EXERCISE AIM =
Repeat every line of the data exactly; the pictures stay out.

INFORMATION SUPPLIED =
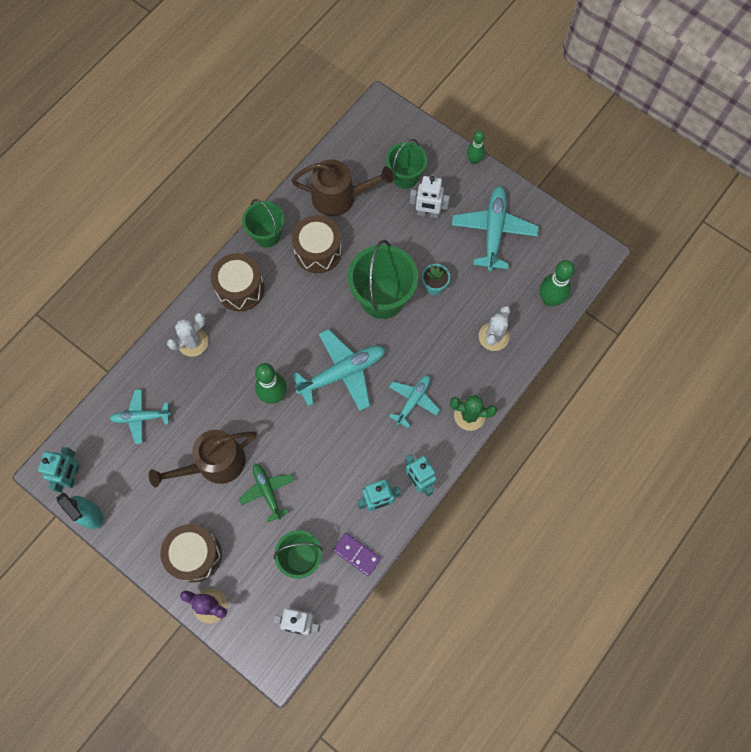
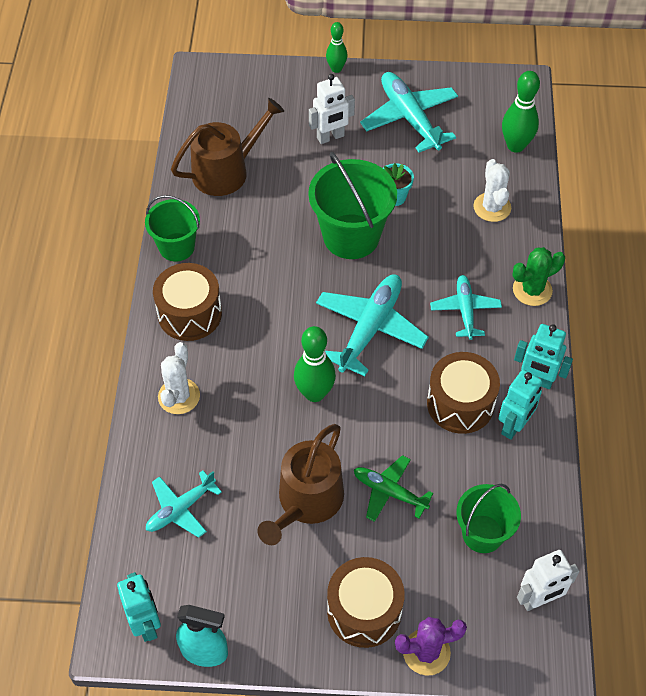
camera: 35 degrees left, 15 degrees down
(318, 251) = (246, 232): brown drum -> brown drum (460, 404)
(357, 554) = (537, 491): purple domino -> none
(405, 177) = (280, 118): green bucket -> none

TASK RESPONSE =
camera: 35 degrees left, 15 degrees down
(318, 251) = (246, 232): brown drum -> brown drum (460, 404)
(357, 554) = (537, 491): purple domino -> none
(405, 177) = (280, 118): green bucket -> none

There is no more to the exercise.